## Problem requirements
Which lines in the rows below contain the word "blank" with the same capitalization? Copy each one out in full.

Start of Data under study

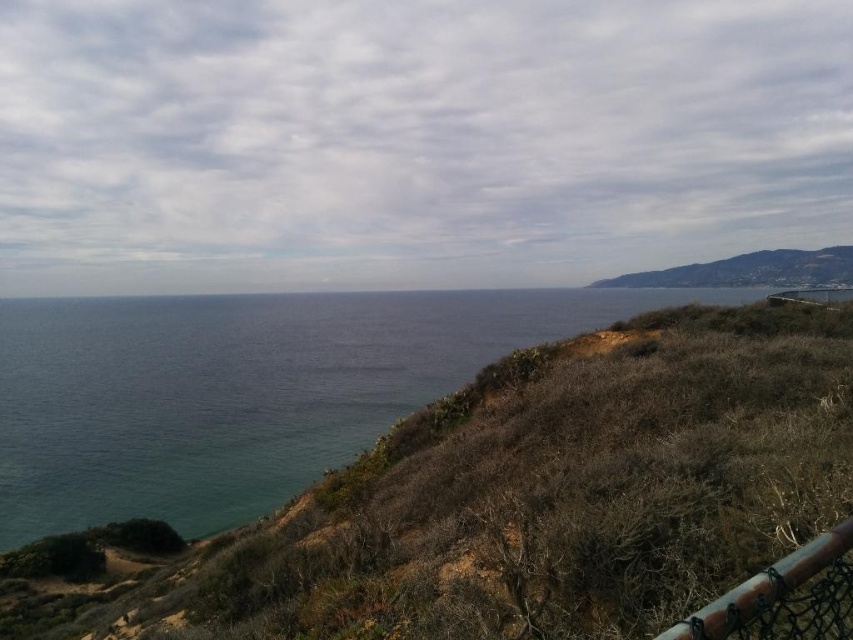
You are standing at the edge of the rugged, dry hillside and want to walk towards the ocean. Which object, the brown mesh fence at lower right or the brown grassy hillside at upper right, is closer to you as you start your journey?

The brown mesh fence at lower right is closer to the viewer than the brown grassy hillside at upper right, so the brown mesh fence at lower right is closer to you as you start your journey.

You are standing at the edge of the rugged hillside in the coastal landscape and see two points marked in the image. Which point, point (26, 413) or point (805, 573), is closer to you?

Point (26, 413) is closer to you because it is further to the viewer than point (805, 573).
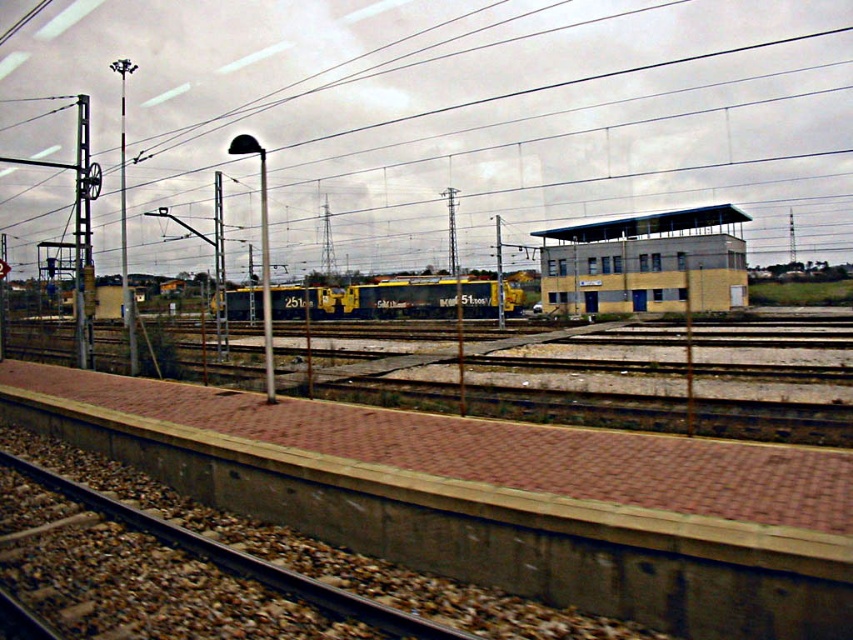
You are a photographer standing on the platform at the railway station. You want to take a photo that includes both the yellow concrete building at center and the yellow painted metal freight train at center. Which object will appear narrower in the photo?

The yellow concrete building at center will appear narrower in the photo because it is thinner than the yellow painted metal freight train at center.

You are a maintenance worker standing on the platform and need to inspect the metallic wire at upper center. Can you reach it from your current position without moving closer? Please state the distance between you and the wire.

The metallic wire at upper center is 25.04 meters away from the viewer. Since you are on the platform, you cannot reach it without moving closer as the distance is too far for manual inspection from your current position.

You are a train engineer who needs to ensure the yellow concrete building at center and the yellow painted metal freight train at center do not collide. Based on their sizes, which one would require more space to maneuver around?

The yellow painted metal freight train at center requires more space to maneuver around because it has a larger size compared to the yellow concrete building at center.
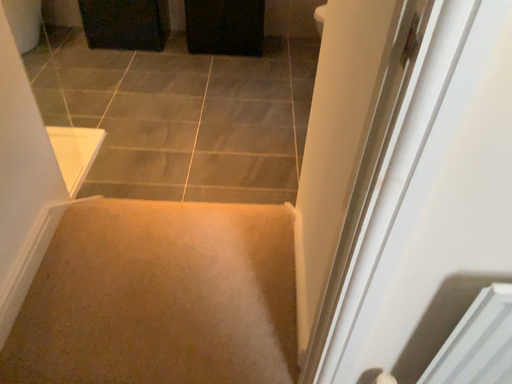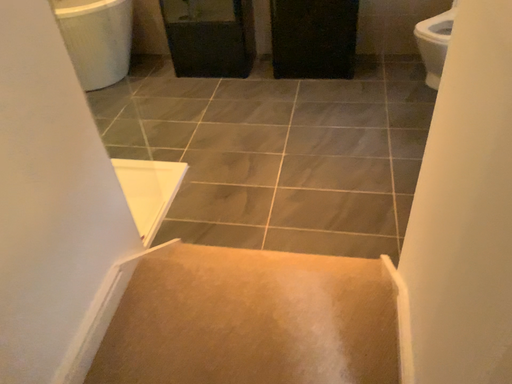
Question: How did the camera likely rotate when shooting the video?

Choices:
 (A) rotated right
 (B) rotated left

Answer: (B)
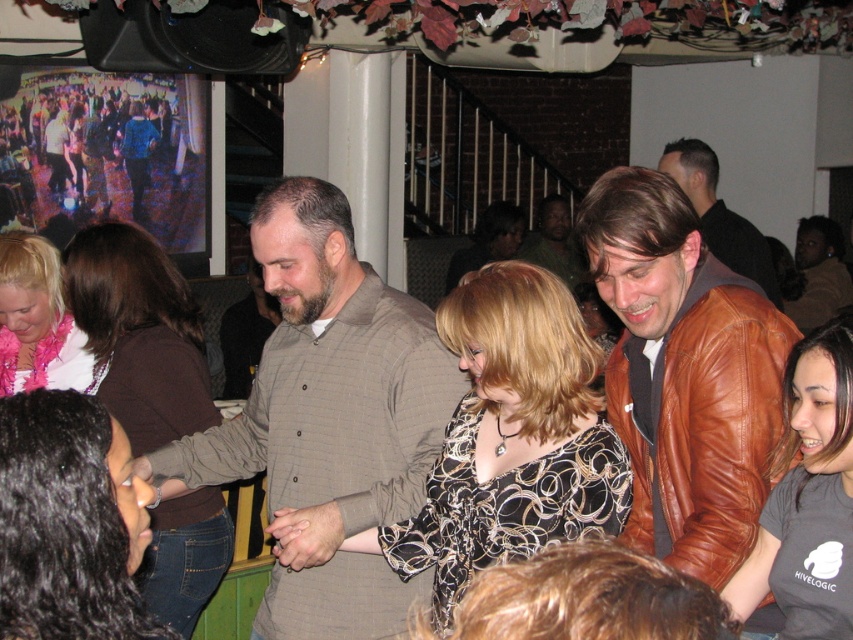
Question: Does dark gray t-shirt at lower right have a lesser width compared to brown leather jacket at center?

Choices:
 (A) yes
 (B) no

Answer: (A)

Question: Among these points, which one is nearest to the camera?

Choices:
 (A) (730, 232)
 (B) (517, 456)

Answer: (B)

Question: Is brown fabric shirt at left below brown leather jacket at upper right?

Choices:
 (A) yes
 (B) no

Answer: (A)

Question: Is brown fabric shirt at left wider than dark gray t-shirt at lower right?

Choices:
 (A) yes
 (B) no

Answer: (A)

Question: Which point is farther from the camera taking this photo?

Choices:
 (A) (107, 333)
 (B) (77, 420)

Answer: (A)

Question: Which object is the closest to the brown fabric shirt at left?

Choices:
 (A) black printed blouse at center
 (B) matte pink scarf at lower left
 (C) black hair at lower left

Answer: (B)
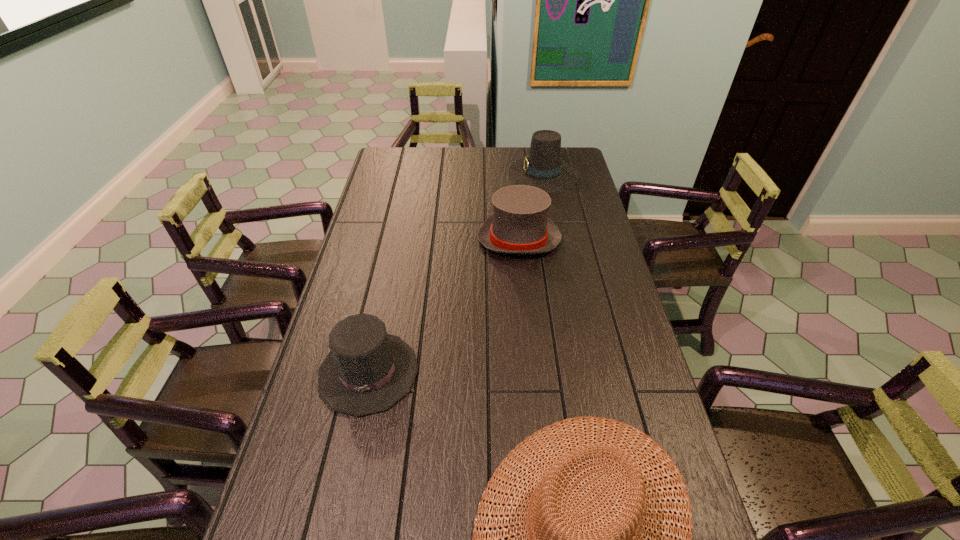
Where is `object at the left edge`? object at the left edge is located at coordinates (367, 371).

You are a GUI agent. You are given a task and a screenshot of the screen. Output one action in this format:
    pyautogui.click(x=<x>, y=<y>)
    Task: Click on the object located at the far right corner
    The width and height of the screenshot is (960, 540).
    Given the screenshot: What is the action you would take?
    pyautogui.click(x=543, y=168)

You are a GUI agent. You are given a task and a screenshot of the screen. Output one action in this format:
    pyautogui.click(x=<x>, y=<y>)
    Task: Click on the blank area at the far edge
    The height and width of the screenshot is (540, 960).
    Given the screenshot: What is the action you would take?
    [514, 153]

At what (x,y) coordinates should I click in order to perform the action: click on free space at the left edge of the desktop. Please return your answer as a coordinate pair (x, y). This screenshot has width=960, height=540. Looking at the image, I should click on (391, 177).

In the image, there is a desktop. Identify the location of blank space at the right edge. (638, 347).

Locate an element on the screen. free space at the far left corner of the desktop is located at coordinates (413, 158).

Find the location of a particular element. vacant space in between the leftmost dress hat and the second farthest dress hat is located at coordinates (444, 306).

The image size is (960, 540). Identify the location of empty space that is in between the second farthest dress hat and the leftmost object. (444, 306).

End of Data under study

## Written response
    Task: Click on the blank area at the far edge
In the image, there is a desktop. Identify the location of blank space at the right edge. (638, 347).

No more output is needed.